WORK INSTRUCTION:
From the entries below, return only the lines starting at the one that contains "RGB2 pin B: D2 -> D25" and ending at the one that contains "SONAR3 pin GND: 3V3 -> GND", exactly as they stand.

[Before-and-after change data]
::::

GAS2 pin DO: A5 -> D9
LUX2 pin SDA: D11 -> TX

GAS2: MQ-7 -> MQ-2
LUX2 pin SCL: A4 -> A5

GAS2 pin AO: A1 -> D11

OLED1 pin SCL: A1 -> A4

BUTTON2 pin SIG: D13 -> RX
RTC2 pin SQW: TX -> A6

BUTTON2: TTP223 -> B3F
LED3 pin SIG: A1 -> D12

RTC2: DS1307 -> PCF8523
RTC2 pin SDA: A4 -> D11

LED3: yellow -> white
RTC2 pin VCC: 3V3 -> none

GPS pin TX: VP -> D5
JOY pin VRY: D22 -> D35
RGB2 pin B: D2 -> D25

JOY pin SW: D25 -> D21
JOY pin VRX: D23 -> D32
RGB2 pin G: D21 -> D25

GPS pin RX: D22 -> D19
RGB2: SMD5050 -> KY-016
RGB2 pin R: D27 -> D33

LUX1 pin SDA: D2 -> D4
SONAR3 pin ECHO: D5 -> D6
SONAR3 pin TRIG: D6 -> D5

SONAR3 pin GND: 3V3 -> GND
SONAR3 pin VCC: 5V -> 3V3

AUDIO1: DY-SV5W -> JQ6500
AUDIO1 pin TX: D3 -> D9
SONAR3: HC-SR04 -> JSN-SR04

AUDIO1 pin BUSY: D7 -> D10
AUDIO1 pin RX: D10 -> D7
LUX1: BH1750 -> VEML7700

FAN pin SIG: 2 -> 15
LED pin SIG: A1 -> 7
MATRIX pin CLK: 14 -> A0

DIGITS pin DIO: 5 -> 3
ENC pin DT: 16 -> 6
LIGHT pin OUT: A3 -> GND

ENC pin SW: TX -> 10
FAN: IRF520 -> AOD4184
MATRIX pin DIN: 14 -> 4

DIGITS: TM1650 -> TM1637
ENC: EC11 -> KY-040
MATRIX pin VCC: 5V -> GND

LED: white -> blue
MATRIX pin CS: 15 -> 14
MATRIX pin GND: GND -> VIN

::::

REPLY:
RGB2 pin B: D2 -> D25

JOY pin SW: D25 -> D21
JOY pin VRX: D23 -> D32
RGB2 pin G: D21 -> D25

GPS pin RX: D22 -> D19
RGB2: SMD5050 -> KY-016
RGB2 pin R: D27 -> D33

LUX1 pin SDA: D2 -> D4
SONAR3 pin ECHO: D5 -> D6
SONAR3 pin TRIG: D6 -> D5

SONAR3 pin GND: 3V3 -> GND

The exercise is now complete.